> _Work item_
The entries must be repeated verbatim, and their images left out.

(Source records)
------------------------------------------------
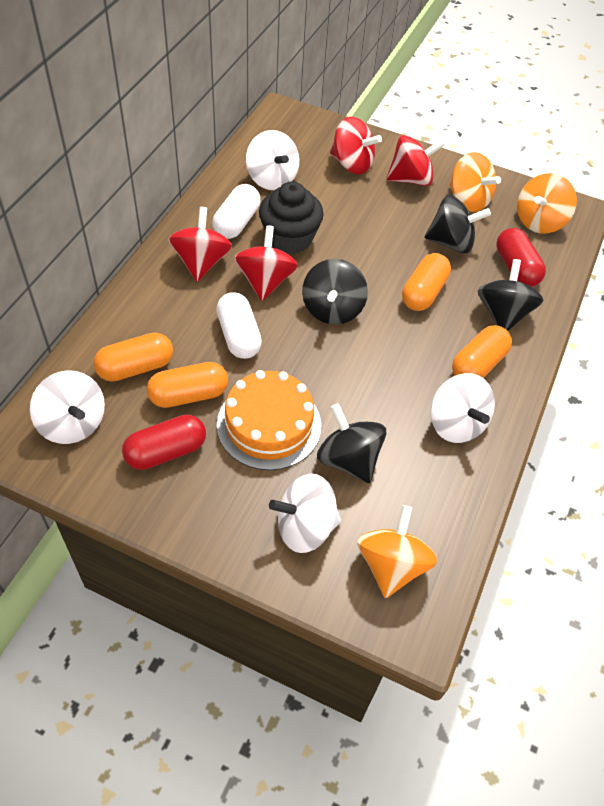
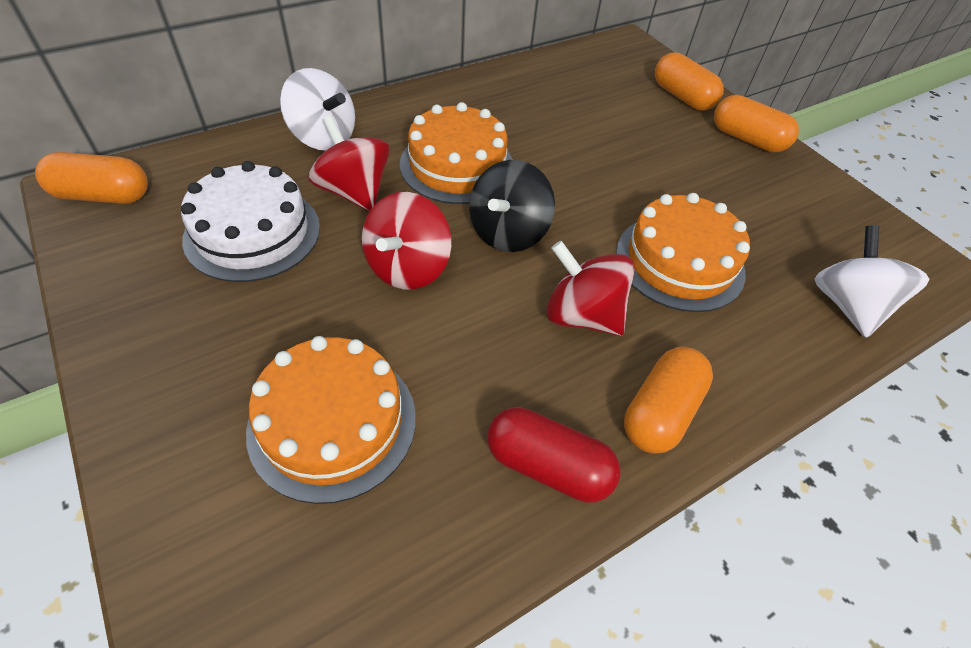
black cupcake: 1 -> 0
black spinning top: 4 -> 1
orange cake: 1 -> 3
orange spinning top: 3 -> 0
red capsule: 2 -> 1
red spinning top: 4 -> 3
white cake: 0 -> 1
white capsule: 2 -> 0
white spinning top: 4 -> 2

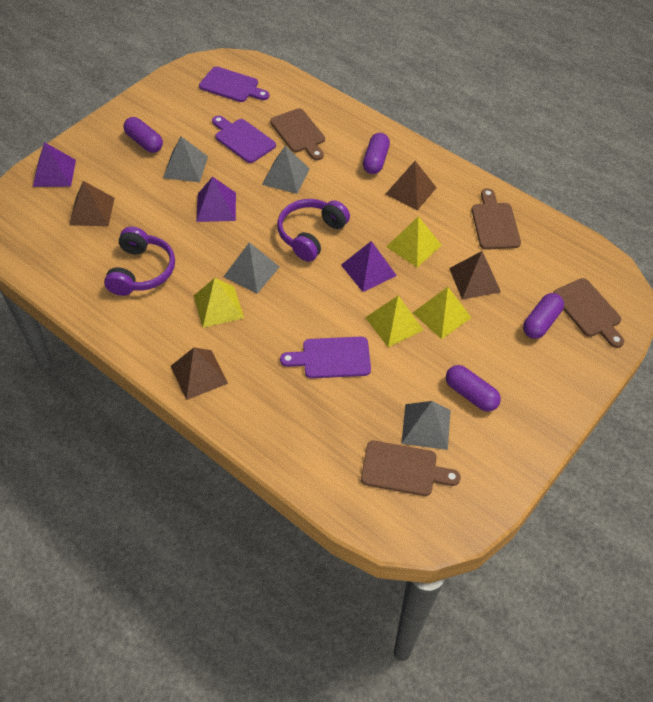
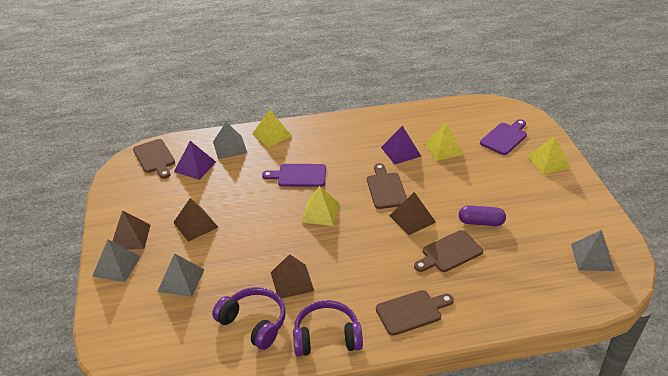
purple capsule: 4 -> 1
purple cutting board: 3 -> 2
purple pyramid: 3 -> 2

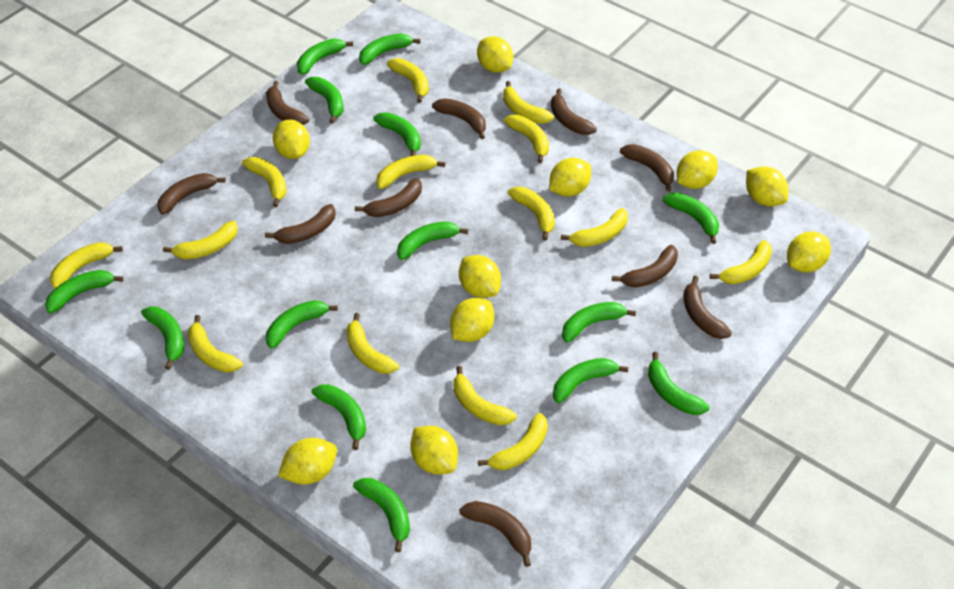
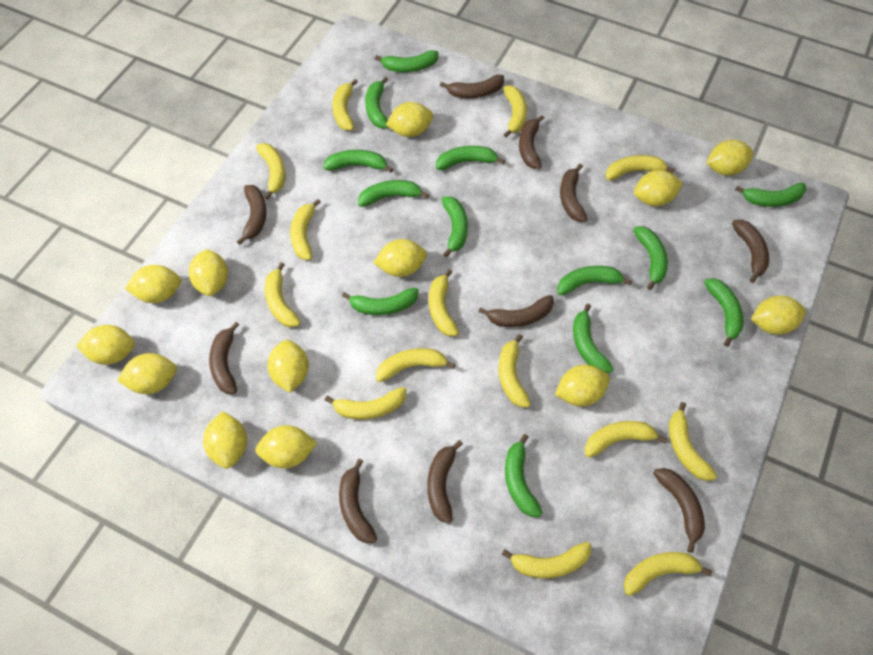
green banana: 14 -> 13
yellow lemon: 10 -> 13

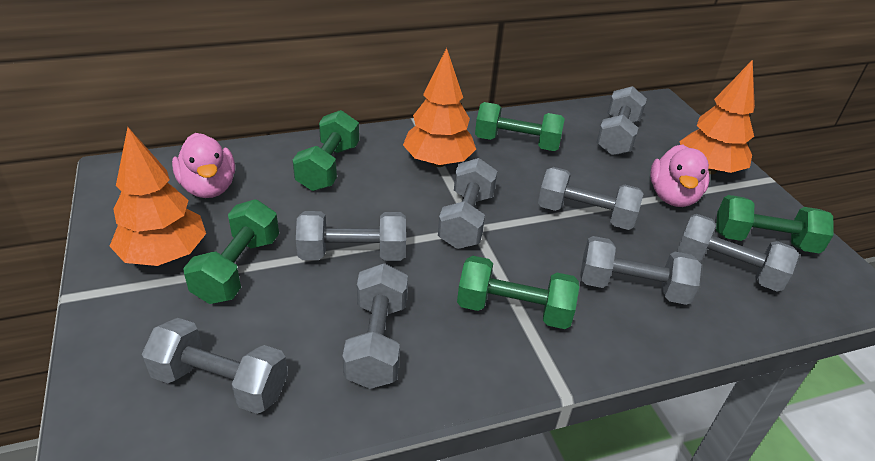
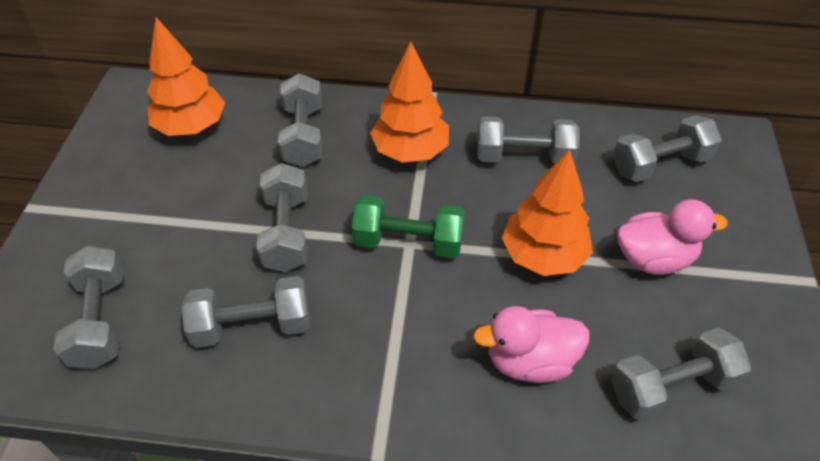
green dumbbell: 5 -> 1
grey dumbbell: 8 -> 7

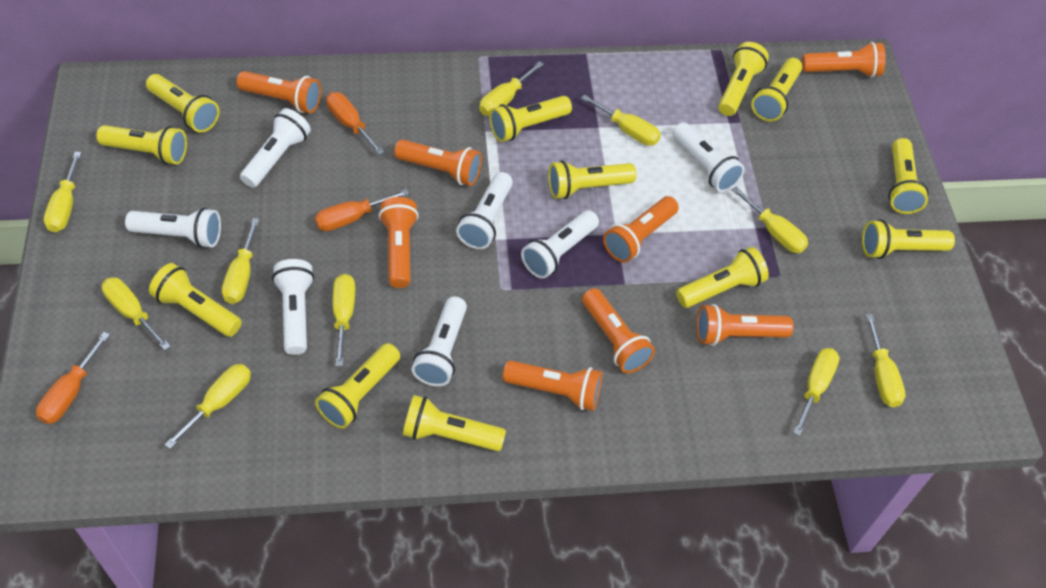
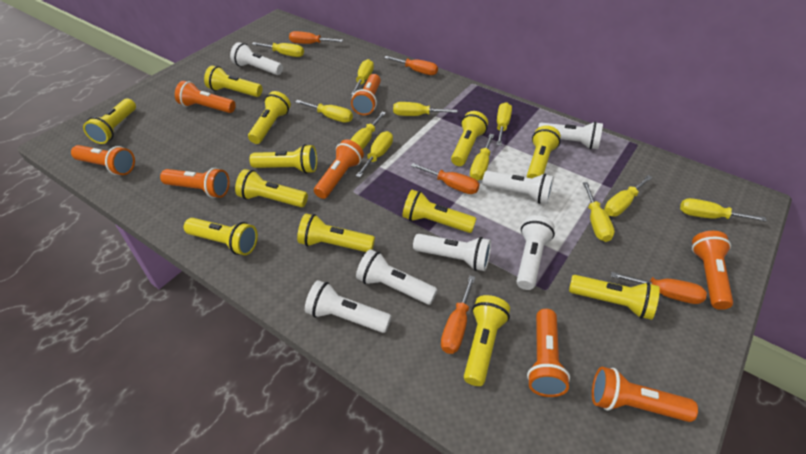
orange screwdriver: 3 -> 5
yellow screwdriver: 10 -> 11

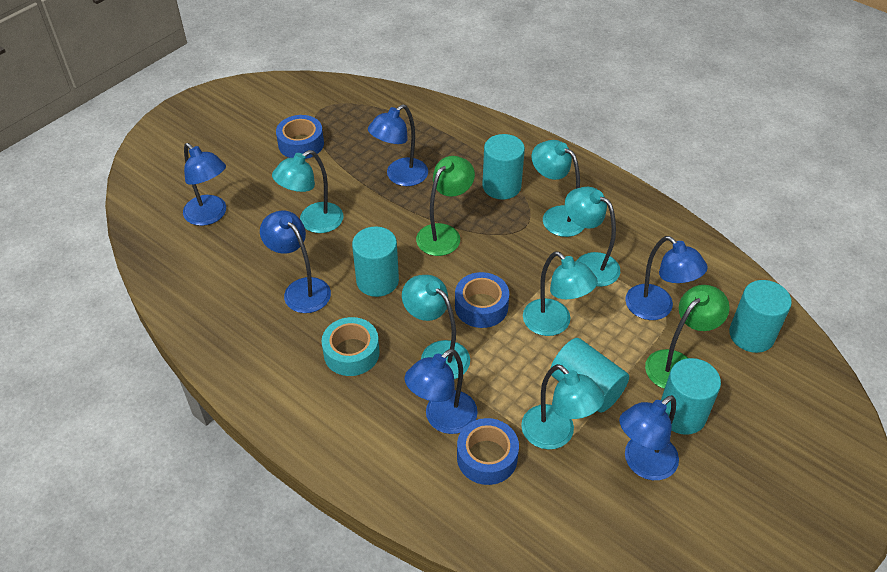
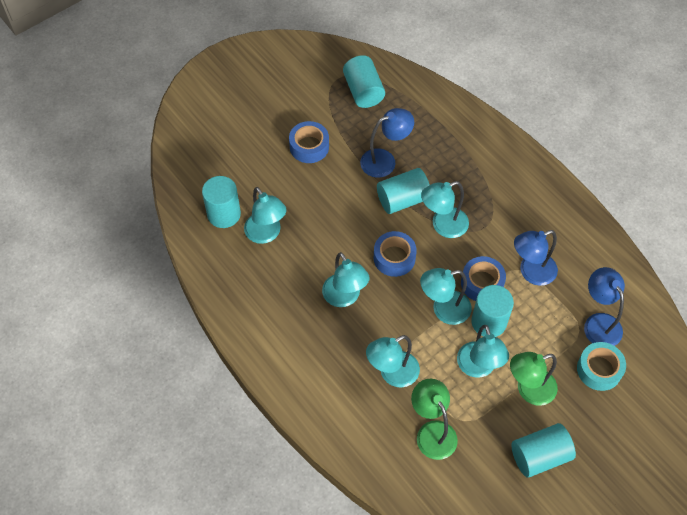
blue lamp: 6 -> 3

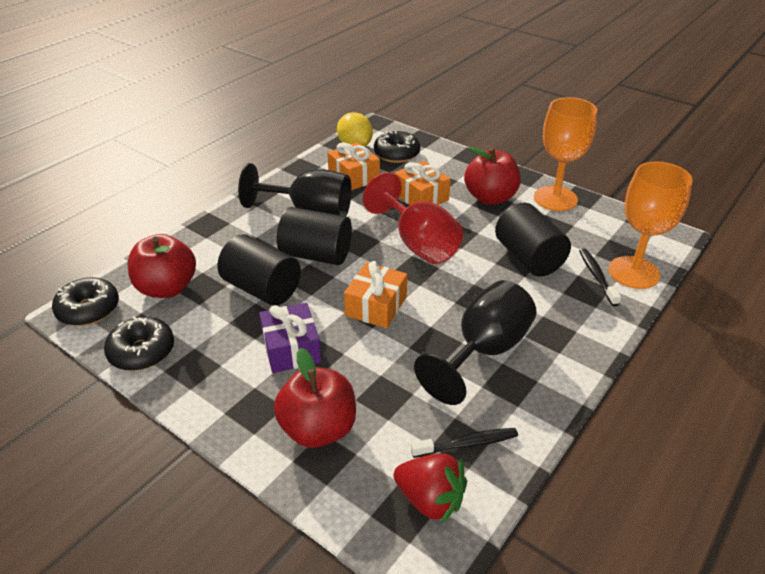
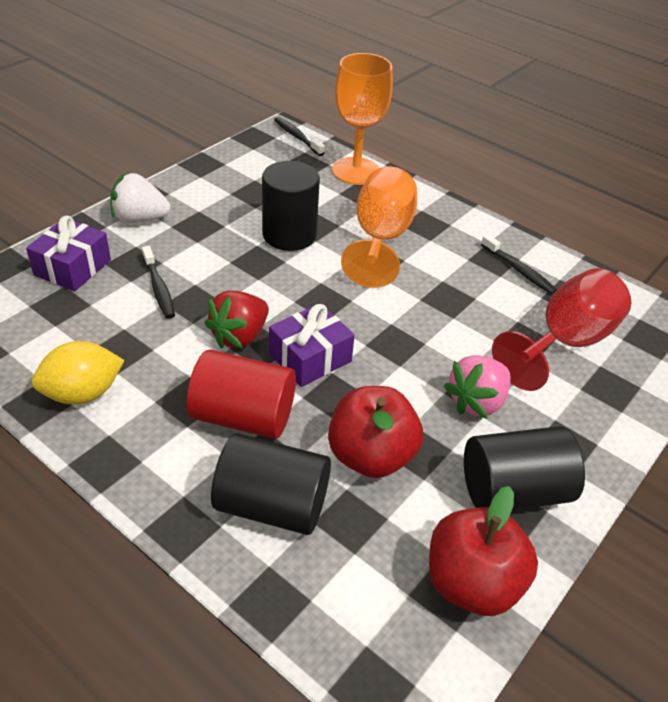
black donut: 3 -> 0
black goblet: 2 -> 0
black toothbrush: 2 -> 3
orange gift: 3 -> 0
pink strawberry: 0 -> 1
purple gift: 1 -> 2
red apple: 3 -> 2
red cylinder: 0 -> 1
white strawberry: 0 -> 1

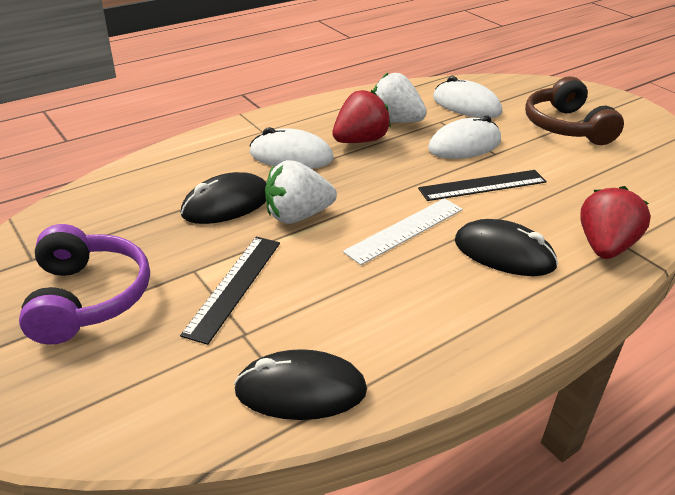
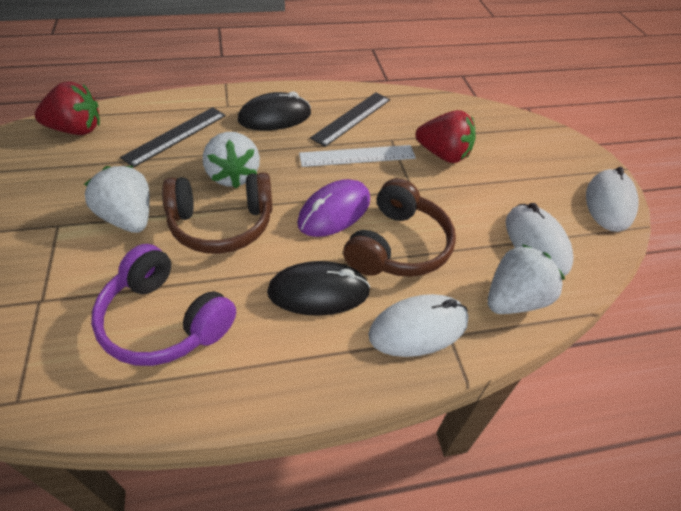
black mouse: 3 -> 2
brown headphones: 1 -> 2
purple mouse: 0 -> 1
white strawberry: 2 -> 3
------------------------------------------------
> _Completed exercise_
black cupcake: 1 -> 0
black spinning top: 4 -> 1
orange cake: 1 -> 3
orange spinning top: 3 -> 0
red capsule: 2 -> 1
red spinning top: 4 -> 3
white cake: 0 -> 1
white capsule: 2 -> 0
white spinning top: 4 -> 2

purple capsule: 4 -> 1
purple cutting board: 3 -> 2
purple pyramid: 3 -> 2

green banana: 14 -> 13
yellow lemon: 10 -> 13

green dumbbell: 5 -> 1
grey dumbbell: 8 -> 7

orange screwdriver: 3 -> 5
yellow screwdriver: 10 -> 11

blue lamp: 6 -> 3

black donut: 3 -> 0
black goblet: 2 -> 0
black toothbrush: 2 -> 3
orange gift: 3 -> 0
pink strawberry: 0 -> 1
purple gift: 1 -> 2
red apple: 3 -> 2
red cylinder: 0 -> 1
white strawberry: 0 -> 1

black mouse: 3 -> 2
brown headphones: 1 -> 2
purple mouse: 0 -> 1
white strawberry: 2 -> 3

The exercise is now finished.